** Try it **
Read through the lines below and copy the ones holding the string "GATE".

(Source information Opens)

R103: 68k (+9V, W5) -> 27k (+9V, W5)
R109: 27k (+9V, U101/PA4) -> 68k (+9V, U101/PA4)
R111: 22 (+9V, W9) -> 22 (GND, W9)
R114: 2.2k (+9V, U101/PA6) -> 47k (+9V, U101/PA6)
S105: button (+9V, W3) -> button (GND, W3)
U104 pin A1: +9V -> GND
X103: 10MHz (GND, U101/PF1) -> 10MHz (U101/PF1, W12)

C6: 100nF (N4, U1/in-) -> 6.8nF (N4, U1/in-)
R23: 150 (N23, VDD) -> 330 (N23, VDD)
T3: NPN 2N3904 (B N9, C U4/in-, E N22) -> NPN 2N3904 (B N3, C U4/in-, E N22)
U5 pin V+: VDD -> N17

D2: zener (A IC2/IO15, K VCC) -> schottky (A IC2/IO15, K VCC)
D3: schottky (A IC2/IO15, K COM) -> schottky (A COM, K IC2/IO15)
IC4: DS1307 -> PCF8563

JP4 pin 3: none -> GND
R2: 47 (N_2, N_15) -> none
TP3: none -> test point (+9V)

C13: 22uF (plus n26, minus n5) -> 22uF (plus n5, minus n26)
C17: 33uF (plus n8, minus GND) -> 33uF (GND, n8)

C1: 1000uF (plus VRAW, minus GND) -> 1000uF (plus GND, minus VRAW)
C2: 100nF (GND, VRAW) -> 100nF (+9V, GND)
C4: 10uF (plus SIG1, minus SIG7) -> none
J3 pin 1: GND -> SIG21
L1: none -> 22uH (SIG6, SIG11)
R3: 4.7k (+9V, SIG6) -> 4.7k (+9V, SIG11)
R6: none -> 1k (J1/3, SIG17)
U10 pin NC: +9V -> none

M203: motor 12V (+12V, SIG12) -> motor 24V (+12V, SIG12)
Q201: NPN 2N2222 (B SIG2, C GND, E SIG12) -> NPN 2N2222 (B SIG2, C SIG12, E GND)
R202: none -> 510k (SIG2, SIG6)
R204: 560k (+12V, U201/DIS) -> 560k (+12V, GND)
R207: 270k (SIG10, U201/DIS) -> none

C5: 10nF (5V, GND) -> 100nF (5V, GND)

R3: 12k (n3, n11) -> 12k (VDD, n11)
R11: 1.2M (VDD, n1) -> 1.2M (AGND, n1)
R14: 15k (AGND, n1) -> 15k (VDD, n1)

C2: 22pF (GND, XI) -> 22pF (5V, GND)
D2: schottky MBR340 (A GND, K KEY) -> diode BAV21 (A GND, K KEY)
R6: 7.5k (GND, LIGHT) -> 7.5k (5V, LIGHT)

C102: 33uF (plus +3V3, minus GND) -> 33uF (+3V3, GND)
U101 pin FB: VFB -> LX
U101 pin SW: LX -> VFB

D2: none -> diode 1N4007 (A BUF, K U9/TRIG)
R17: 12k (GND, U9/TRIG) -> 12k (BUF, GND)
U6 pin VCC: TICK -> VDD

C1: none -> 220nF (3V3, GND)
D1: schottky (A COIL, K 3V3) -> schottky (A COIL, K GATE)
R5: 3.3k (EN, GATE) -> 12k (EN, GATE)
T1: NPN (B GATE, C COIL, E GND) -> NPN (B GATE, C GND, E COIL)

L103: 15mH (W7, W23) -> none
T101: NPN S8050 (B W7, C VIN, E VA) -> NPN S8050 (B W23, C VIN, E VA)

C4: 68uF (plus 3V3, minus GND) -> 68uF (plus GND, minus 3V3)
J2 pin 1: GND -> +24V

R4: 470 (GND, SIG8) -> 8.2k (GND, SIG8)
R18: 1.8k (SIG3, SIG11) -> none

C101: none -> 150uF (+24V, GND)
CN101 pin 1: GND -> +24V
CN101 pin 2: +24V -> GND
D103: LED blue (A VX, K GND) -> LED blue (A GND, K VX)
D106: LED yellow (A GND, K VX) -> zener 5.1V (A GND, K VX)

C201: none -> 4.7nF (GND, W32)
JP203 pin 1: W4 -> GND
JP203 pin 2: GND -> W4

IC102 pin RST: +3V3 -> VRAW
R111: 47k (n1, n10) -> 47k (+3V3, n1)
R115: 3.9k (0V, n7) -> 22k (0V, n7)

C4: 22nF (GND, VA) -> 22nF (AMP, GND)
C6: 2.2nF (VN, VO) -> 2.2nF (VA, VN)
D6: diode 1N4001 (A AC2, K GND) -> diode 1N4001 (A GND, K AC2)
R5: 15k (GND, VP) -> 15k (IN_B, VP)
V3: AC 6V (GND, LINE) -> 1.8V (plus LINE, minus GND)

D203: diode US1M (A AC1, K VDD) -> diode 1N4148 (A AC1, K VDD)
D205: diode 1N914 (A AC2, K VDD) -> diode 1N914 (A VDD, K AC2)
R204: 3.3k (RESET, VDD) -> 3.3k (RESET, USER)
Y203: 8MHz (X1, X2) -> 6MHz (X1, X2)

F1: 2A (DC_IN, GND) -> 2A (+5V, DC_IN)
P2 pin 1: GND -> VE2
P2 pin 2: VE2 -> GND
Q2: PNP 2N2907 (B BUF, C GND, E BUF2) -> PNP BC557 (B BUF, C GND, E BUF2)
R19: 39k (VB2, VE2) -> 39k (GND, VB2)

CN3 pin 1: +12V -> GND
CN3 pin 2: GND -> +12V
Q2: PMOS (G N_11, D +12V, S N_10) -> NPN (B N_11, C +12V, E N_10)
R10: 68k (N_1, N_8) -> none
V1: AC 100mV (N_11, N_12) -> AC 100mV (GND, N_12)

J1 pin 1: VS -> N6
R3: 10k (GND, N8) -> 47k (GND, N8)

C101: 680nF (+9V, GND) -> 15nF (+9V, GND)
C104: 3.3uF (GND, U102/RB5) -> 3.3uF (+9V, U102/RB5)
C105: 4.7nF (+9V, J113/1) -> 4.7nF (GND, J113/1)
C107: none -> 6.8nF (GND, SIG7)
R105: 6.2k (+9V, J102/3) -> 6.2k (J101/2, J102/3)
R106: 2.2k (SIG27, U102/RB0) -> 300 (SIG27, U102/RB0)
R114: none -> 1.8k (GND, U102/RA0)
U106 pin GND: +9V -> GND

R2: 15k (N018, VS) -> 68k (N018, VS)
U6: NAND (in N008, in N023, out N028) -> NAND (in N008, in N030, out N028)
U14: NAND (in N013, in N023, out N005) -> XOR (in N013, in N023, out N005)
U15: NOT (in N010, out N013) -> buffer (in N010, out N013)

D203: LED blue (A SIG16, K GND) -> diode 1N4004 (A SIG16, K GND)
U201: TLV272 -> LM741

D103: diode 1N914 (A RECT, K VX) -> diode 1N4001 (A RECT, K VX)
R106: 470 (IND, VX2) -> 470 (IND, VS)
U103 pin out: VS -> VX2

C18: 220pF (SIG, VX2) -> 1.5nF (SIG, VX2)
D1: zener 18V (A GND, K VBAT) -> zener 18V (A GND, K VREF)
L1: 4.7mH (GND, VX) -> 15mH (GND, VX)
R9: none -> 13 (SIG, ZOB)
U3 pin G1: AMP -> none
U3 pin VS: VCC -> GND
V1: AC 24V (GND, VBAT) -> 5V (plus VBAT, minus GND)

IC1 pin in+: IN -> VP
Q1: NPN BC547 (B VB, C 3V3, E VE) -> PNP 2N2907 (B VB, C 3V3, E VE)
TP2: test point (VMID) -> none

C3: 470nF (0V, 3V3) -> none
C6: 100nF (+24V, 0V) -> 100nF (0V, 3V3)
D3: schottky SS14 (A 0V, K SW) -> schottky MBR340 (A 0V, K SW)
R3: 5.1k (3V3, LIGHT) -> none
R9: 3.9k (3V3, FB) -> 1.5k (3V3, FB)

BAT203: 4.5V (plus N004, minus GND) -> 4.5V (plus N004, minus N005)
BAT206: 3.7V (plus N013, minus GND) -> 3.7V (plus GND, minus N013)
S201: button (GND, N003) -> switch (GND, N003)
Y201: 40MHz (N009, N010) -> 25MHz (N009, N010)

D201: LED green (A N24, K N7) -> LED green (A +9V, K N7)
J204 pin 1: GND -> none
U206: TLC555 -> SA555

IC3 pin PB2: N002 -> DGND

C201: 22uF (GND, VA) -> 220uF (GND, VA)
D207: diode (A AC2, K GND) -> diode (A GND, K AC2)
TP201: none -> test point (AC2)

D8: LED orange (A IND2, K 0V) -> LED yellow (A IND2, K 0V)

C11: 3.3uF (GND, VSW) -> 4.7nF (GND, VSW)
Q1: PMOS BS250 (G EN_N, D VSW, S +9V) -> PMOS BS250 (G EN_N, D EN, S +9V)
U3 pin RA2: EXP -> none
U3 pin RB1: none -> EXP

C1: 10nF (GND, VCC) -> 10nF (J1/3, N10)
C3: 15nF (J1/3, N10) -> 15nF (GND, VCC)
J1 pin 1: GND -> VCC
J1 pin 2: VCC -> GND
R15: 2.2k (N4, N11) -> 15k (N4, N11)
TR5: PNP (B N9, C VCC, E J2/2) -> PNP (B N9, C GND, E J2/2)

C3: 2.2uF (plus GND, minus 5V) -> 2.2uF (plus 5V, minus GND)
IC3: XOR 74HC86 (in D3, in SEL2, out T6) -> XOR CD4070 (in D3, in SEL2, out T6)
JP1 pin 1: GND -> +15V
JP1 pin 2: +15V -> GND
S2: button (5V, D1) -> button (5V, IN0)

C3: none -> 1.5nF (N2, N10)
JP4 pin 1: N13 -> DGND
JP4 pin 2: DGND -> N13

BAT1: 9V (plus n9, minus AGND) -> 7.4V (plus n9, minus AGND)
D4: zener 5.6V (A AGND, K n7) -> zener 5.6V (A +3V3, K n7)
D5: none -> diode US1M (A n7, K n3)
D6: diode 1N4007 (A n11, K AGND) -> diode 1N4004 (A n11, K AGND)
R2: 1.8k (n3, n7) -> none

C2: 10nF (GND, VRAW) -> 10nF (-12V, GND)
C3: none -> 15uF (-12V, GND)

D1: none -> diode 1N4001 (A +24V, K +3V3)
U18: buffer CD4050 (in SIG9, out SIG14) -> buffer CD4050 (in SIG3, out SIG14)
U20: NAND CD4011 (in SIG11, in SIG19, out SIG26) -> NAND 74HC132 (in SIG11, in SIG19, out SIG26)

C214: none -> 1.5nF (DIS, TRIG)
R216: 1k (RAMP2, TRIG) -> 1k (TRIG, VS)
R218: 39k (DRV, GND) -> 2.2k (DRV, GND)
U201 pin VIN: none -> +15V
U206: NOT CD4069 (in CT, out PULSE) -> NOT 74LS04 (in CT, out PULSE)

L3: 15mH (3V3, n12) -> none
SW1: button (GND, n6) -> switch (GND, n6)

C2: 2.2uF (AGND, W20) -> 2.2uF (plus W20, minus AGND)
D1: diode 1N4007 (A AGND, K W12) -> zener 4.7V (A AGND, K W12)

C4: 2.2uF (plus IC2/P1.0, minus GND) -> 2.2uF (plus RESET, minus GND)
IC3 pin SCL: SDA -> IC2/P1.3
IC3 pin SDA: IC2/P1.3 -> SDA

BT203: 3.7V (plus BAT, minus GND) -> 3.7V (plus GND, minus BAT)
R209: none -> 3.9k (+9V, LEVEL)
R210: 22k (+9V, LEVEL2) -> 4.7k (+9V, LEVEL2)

(Source information Closes)

** Output of the exercise **
D1: schottky (A COIL, K 3V3) -> schottky (A COIL, K GATE)
R5: 3.3k (EN, GATE) -> 12k (EN, GATE)
T1: NPN (B GATE, C COIL, E GND) -> NPN (B GATE, C GND, E COIL)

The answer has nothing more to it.